Your answer should be one number: how many lines below have the word "white".

→ **Data for analysis**:
* * * * * * * * *

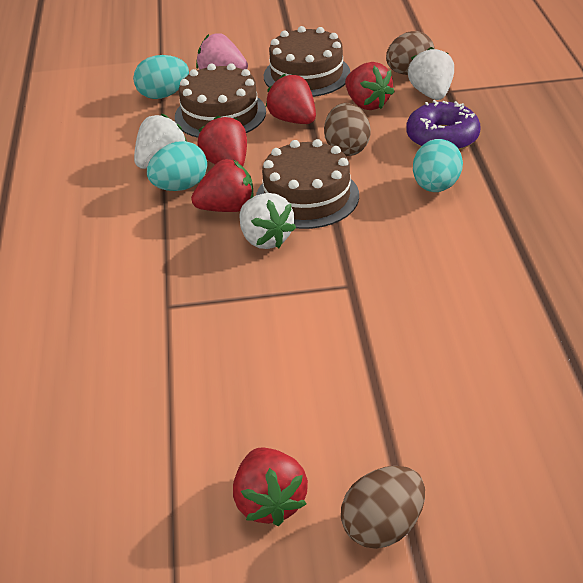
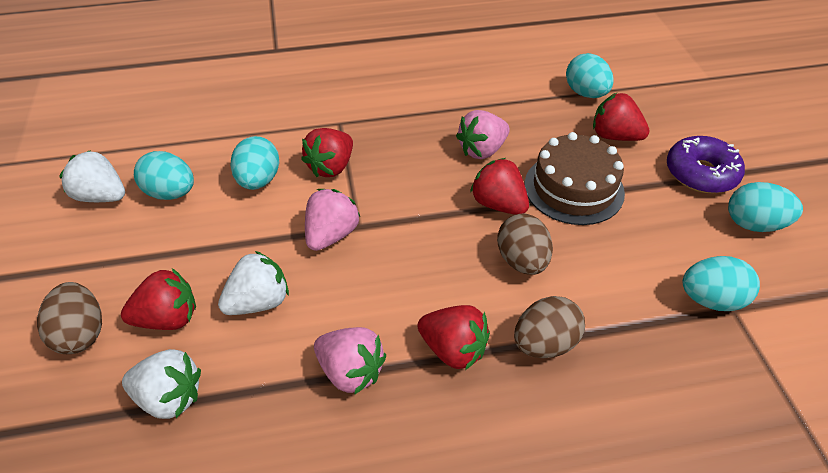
brown cake: 3 -> 1
pink strawberry: 1 -> 3
turquoise egg: 3 -> 5

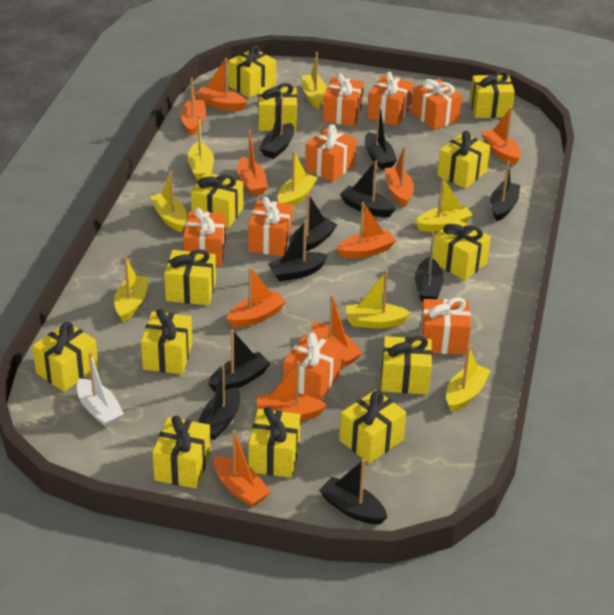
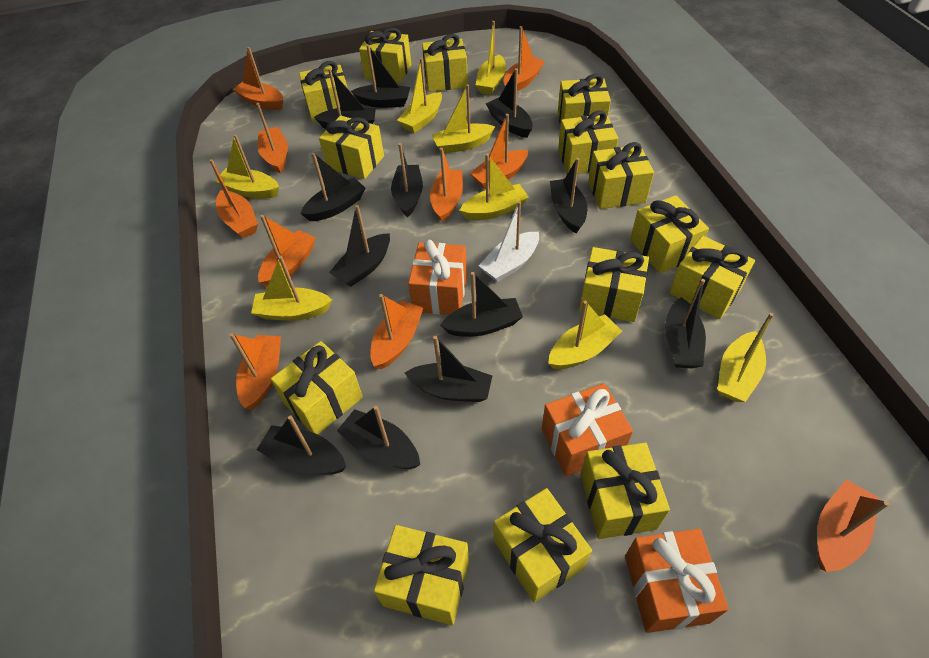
black boat: 10 -> 12
orange gift: 8 -> 3
yellow gift: 13 -> 14

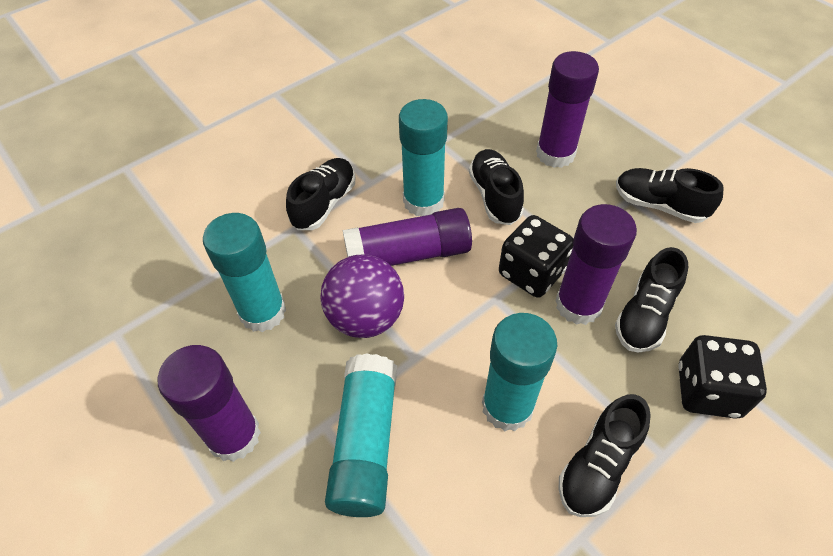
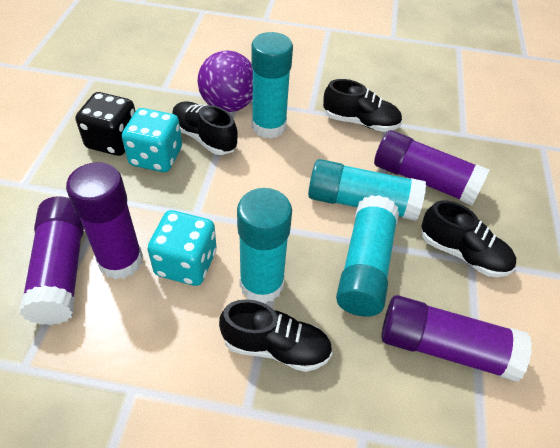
black dice: 2 -> 1
black shoe: 5 -> 4
turquoise dice: 0 -> 2

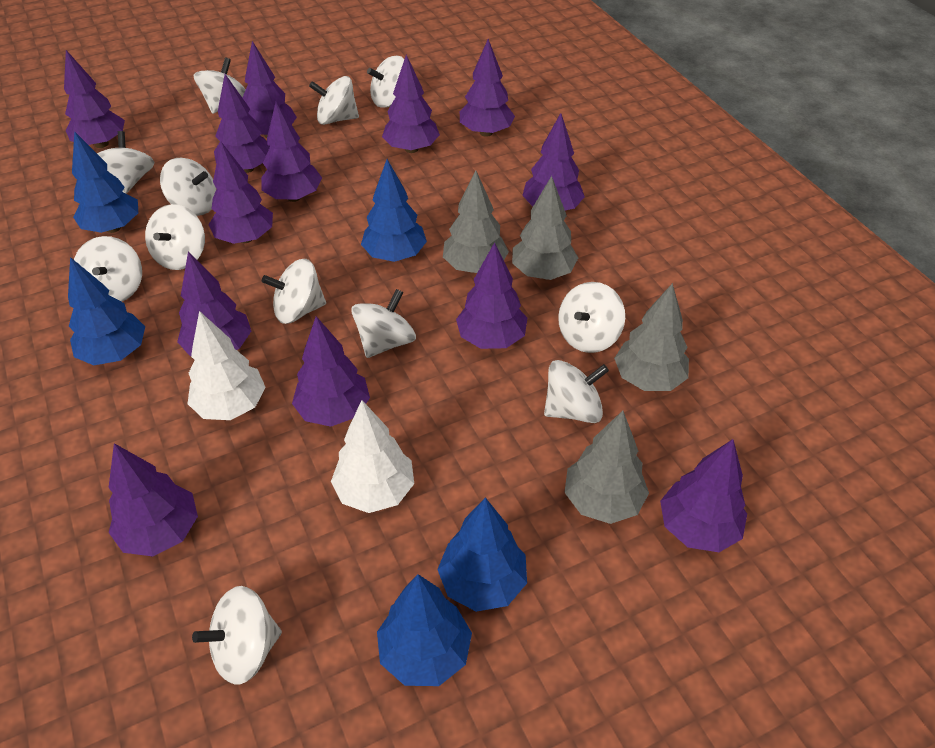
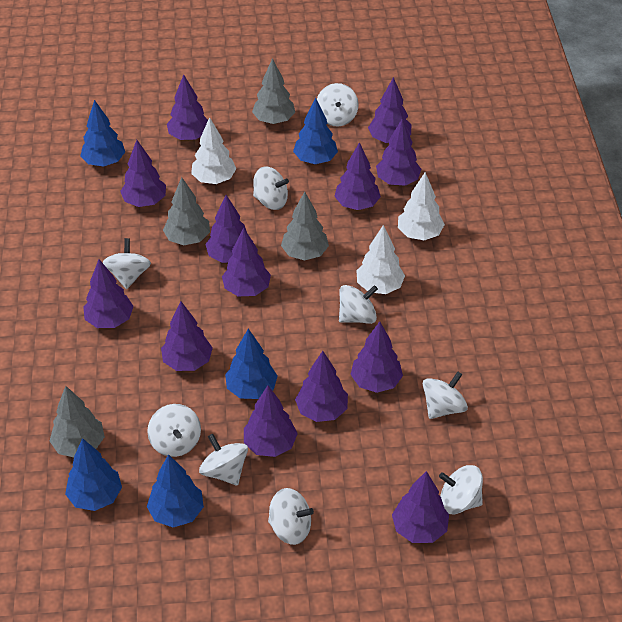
white spinning top: 12 -> 9
white tree: 2 -> 3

* * * * * * * * *

→ **Answer**:
2